• **What this task involves**
Among the entries that follow, find the lines holding "FILT" and say how many there are, with no other words.

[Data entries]

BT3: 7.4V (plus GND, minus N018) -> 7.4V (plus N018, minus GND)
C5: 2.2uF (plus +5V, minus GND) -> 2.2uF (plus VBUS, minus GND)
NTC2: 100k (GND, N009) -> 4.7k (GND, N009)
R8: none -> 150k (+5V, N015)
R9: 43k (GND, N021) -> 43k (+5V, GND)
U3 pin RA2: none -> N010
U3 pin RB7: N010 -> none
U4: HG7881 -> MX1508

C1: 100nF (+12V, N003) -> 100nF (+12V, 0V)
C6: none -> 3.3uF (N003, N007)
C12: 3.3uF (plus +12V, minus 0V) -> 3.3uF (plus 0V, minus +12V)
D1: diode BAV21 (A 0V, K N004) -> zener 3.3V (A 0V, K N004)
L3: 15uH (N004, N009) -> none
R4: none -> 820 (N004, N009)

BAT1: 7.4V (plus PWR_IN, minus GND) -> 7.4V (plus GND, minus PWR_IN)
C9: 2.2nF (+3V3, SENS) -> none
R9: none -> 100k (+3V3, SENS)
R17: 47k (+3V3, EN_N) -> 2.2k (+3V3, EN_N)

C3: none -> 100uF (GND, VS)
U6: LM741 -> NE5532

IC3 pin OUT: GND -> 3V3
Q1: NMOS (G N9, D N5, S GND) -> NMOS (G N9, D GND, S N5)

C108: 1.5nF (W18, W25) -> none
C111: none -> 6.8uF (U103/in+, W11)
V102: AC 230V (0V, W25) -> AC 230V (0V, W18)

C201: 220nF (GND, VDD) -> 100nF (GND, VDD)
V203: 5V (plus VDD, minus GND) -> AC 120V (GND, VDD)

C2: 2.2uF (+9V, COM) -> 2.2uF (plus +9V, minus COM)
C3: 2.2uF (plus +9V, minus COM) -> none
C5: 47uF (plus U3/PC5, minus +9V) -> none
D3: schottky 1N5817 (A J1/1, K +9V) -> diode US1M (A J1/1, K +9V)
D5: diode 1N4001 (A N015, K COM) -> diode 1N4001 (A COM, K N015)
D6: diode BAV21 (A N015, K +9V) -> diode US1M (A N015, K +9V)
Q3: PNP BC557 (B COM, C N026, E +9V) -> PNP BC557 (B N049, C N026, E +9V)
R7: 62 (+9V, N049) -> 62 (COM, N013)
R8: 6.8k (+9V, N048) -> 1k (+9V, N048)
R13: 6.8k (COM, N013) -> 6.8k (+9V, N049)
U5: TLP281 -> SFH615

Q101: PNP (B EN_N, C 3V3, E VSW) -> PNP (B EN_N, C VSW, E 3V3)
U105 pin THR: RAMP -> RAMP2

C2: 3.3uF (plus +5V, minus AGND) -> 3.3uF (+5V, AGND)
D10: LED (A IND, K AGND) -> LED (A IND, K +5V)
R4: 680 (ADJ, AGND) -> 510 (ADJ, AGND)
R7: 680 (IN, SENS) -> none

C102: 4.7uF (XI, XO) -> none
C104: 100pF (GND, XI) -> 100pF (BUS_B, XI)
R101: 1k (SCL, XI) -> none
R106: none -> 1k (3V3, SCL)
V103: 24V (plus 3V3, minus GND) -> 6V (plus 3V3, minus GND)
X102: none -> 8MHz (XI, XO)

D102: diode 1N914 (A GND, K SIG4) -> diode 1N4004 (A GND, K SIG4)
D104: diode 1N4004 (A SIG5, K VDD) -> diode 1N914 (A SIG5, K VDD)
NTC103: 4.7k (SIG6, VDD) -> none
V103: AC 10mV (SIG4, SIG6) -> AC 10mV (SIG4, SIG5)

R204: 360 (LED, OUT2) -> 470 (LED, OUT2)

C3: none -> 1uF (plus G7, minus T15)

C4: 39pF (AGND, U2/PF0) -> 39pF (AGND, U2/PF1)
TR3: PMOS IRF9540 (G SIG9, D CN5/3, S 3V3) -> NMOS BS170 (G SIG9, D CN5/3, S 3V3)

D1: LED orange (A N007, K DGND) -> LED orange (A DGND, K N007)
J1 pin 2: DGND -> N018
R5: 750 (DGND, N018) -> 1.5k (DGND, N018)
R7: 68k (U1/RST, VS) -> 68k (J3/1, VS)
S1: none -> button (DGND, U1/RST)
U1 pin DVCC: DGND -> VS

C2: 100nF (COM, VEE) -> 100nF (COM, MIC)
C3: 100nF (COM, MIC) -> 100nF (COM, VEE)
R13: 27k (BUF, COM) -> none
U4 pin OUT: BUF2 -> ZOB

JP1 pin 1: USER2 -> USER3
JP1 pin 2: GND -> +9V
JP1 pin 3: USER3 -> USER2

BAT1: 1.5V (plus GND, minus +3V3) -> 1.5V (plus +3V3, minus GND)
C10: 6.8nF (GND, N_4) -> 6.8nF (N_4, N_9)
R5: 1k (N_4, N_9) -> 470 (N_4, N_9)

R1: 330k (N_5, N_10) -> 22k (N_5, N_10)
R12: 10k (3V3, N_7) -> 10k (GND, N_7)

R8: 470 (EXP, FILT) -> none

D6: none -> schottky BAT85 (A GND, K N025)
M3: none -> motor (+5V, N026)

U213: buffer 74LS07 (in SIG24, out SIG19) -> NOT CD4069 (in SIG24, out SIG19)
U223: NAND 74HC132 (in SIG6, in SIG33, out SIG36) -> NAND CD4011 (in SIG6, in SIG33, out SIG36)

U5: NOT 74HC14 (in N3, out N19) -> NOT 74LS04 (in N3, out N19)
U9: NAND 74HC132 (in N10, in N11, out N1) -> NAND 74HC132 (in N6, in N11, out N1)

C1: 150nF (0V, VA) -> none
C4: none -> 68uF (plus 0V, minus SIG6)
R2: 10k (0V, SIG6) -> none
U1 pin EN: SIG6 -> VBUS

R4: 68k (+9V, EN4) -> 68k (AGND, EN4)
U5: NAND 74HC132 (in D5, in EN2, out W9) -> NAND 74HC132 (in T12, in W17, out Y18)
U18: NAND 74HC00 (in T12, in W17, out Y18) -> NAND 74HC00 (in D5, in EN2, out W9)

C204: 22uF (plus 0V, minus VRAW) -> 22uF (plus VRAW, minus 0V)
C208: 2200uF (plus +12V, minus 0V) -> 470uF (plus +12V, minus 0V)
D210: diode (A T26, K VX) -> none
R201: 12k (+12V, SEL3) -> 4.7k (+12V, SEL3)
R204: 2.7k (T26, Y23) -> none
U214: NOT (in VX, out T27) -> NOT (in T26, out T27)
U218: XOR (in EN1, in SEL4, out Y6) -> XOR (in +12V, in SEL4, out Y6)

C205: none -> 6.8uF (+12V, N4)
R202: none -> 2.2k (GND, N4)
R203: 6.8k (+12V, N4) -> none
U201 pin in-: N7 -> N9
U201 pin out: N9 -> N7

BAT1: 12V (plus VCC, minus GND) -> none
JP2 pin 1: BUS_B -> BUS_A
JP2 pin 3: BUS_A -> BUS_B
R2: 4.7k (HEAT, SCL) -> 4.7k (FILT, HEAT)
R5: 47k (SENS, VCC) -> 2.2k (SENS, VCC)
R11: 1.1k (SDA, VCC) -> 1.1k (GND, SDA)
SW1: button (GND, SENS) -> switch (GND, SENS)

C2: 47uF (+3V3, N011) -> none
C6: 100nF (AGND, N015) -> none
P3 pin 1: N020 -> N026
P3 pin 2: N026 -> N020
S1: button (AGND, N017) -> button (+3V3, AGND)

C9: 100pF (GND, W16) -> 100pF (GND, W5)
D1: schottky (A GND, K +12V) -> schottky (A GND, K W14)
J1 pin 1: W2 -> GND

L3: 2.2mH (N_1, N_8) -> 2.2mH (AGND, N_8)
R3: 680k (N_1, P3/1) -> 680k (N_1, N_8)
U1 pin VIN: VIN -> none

• **Completed task**
2